> **EXERCISE INSTRUCTIONS**:
Reproduce the listing in full. Omit the pictures.

►

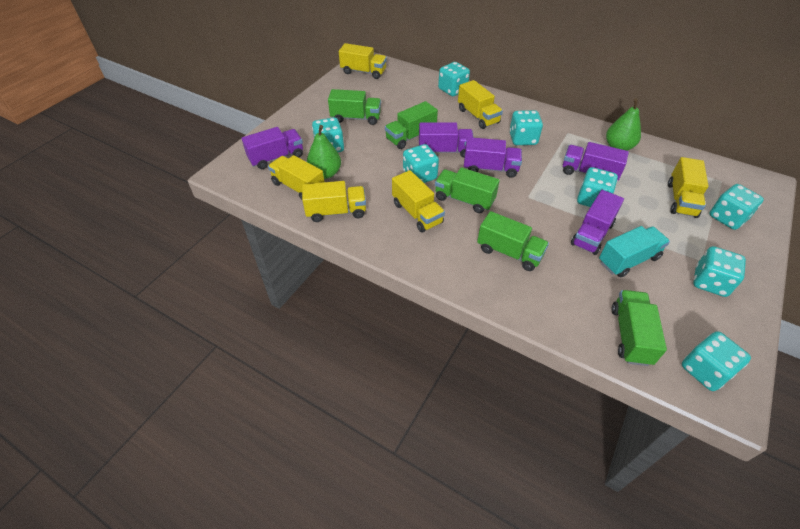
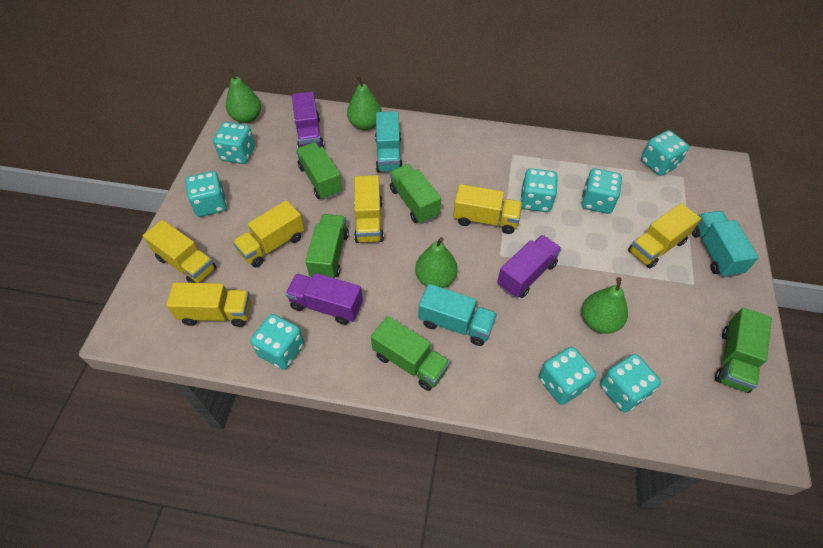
green pear: 2 -> 4
purple truck: 5 -> 3
turquoise truck: 1 -> 3

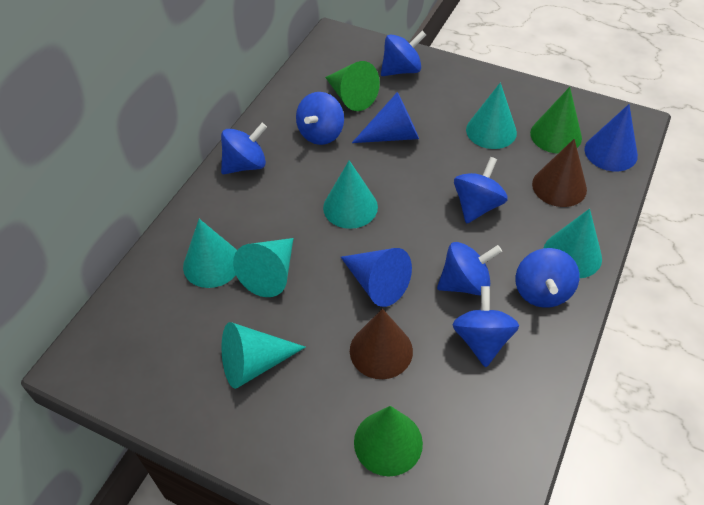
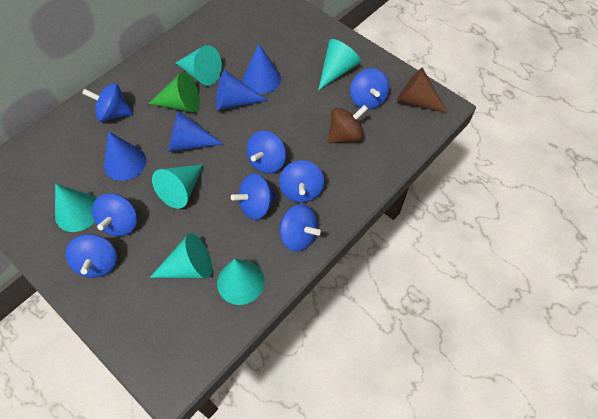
blue cone: 3 -> 4
blue spinning top: 7 -> 8
brown cone: 2 -> 1
brown spinning top: 0 -> 1
green cone: 3 -> 1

◄

> **RESULT BELOW**:
green pear: 2 -> 4
purple truck: 5 -> 3
turquoise truck: 1 -> 3

blue cone: 3 -> 4
blue spinning top: 7 -> 8
brown cone: 2 -> 1
brown spinning top: 0 -> 1
green cone: 3 -> 1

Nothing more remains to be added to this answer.